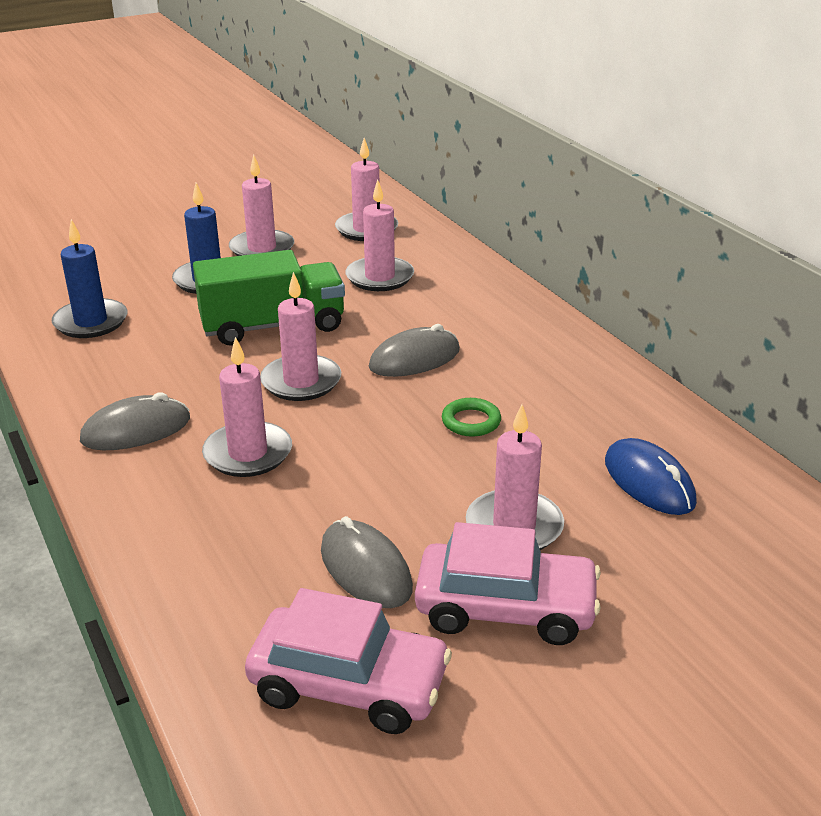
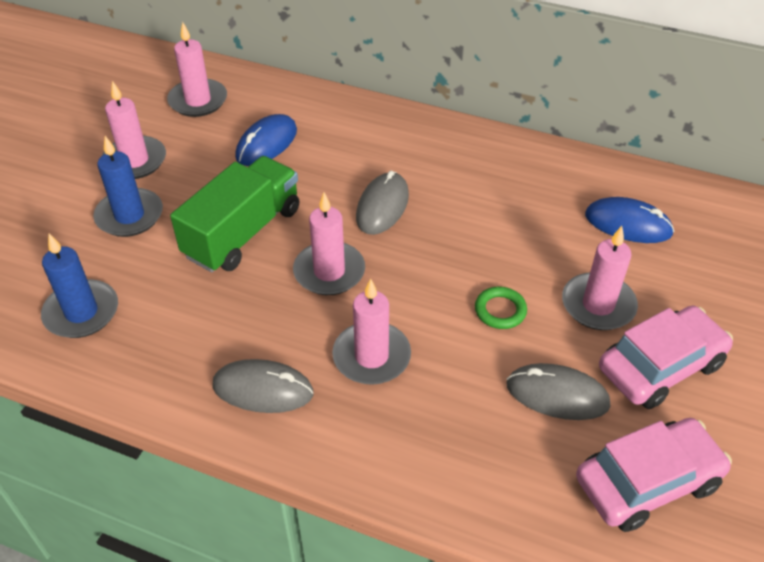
camera: 40 degrees left, 15 degrees up
(136, 430) = (263, 389): grey mouse -> grey mouse turned 75 degrees clockwise
(380, 277) = (266, 144): pink candle -> blue mouse
(471, 421) = (480, 239): green ring -> green ring (500, 310)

▶ _Exercise prompt_
Exactly the lines from the one containing "(136, 430) = (263, 389): grey" to the final line of the data, both included, should be printed, and nothing more.

▶ _Solution for this task_
(136, 430) = (263, 389): grey mouse -> grey mouse turned 75 degrees clockwise
(380, 277) = (266, 144): pink candle -> blue mouse
(471, 421) = (480, 239): green ring -> green ring (500, 310)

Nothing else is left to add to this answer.